* Records for the exercise:
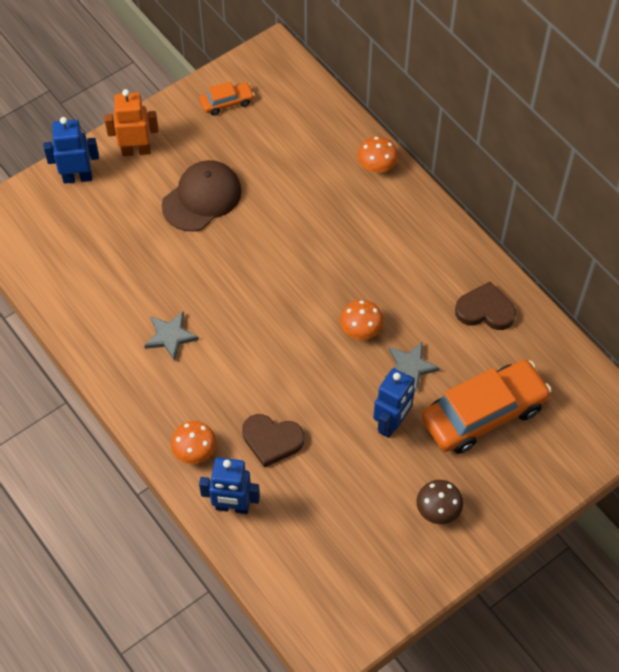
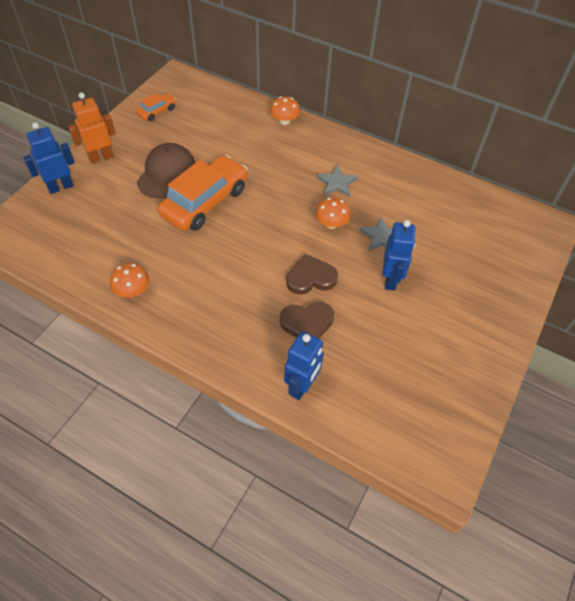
camera: 25 degrees left, 5 degrees down
(170, 336) = (186, 274): grey star -> grey star (336, 183)
(195, 451) = (248, 353): orange mushroom -> orange mushroom (132, 290)
(232, 507) = (301, 386): blue robot -> blue robot turned 45 degrees counterclockwise
(438, 509) = (461, 329): brown mushroom -> none
(484, 414) = (451, 251): orange car -> orange car (205, 202)
(485, 310) = (410, 185): brown heart -> brown heart (311, 278)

* Your goal: In the listing above, find each line containing "mushroom" and copy it.

* Answer to this task:
(195, 451) = (248, 353): orange mushroom -> orange mushroom (132, 290)
(438, 509) = (461, 329): brown mushroom -> none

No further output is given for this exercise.